Brief ▸ In this exercise, write out the data word for word and leave every image out.

---- Recorded information

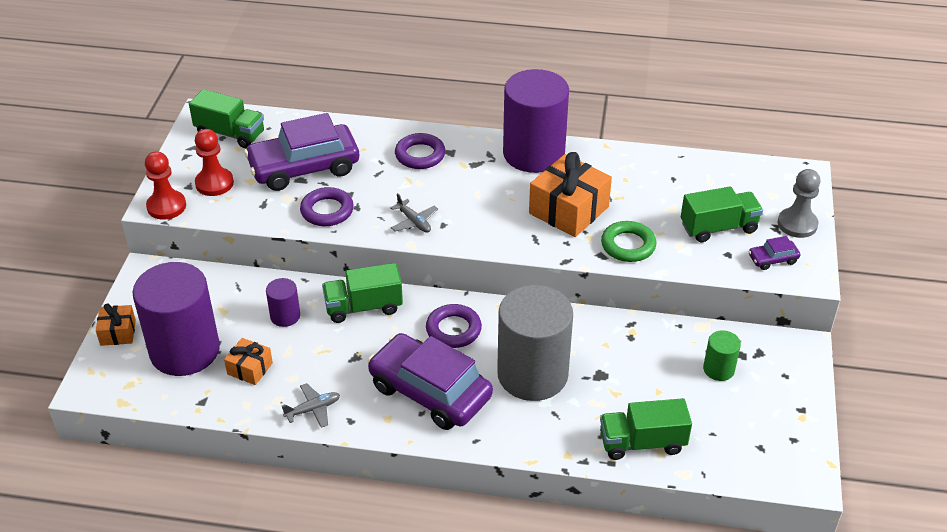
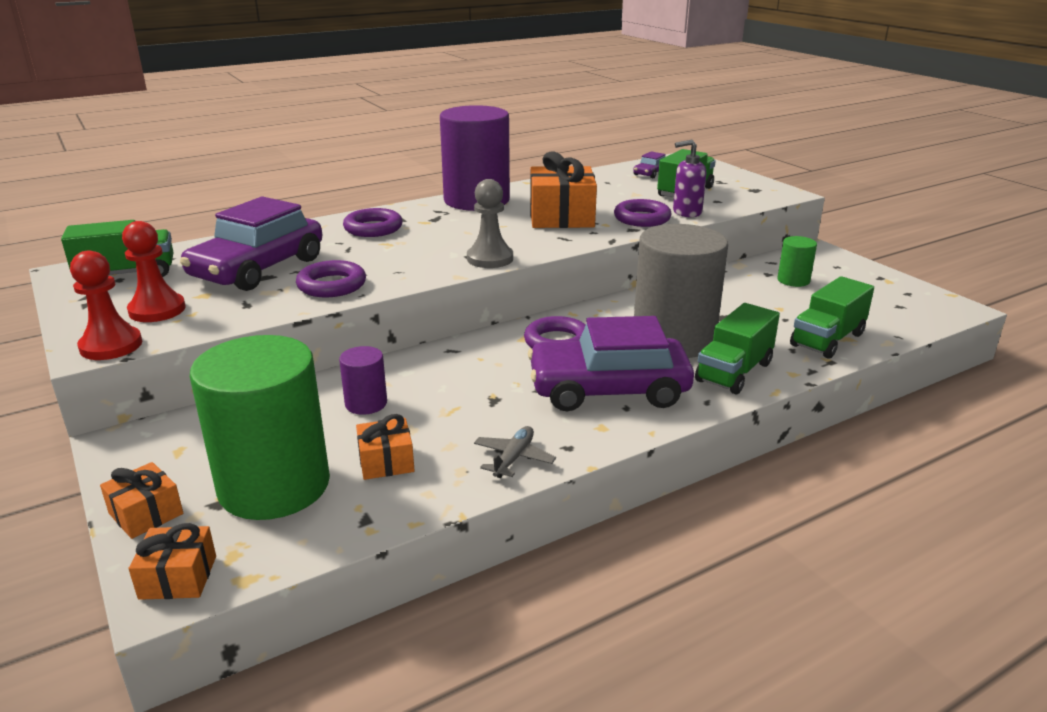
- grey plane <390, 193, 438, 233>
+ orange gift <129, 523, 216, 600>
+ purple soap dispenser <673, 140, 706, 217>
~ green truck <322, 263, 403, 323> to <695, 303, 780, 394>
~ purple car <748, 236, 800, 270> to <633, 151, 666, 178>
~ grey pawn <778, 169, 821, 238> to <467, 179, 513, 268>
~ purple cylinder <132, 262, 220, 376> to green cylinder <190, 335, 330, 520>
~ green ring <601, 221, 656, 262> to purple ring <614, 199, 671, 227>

--------

Solution below ▸
- grey plane <390, 193, 438, 233>
+ orange gift <129, 523, 216, 600>
+ purple soap dispenser <673, 140, 706, 217>
~ green truck <322, 263, 403, 323> to <695, 303, 780, 394>
~ purple car <748, 236, 800, 270> to <633, 151, 666, 178>
~ grey pawn <778, 169, 821, 238> to <467, 179, 513, 268>
~ purple cylinder <132, 262, 220, 376> to green cylinder <190, 335, 330, 520>
~ green ring <601, 221, 656, 262> to purple ring <614, 199, 671, 227>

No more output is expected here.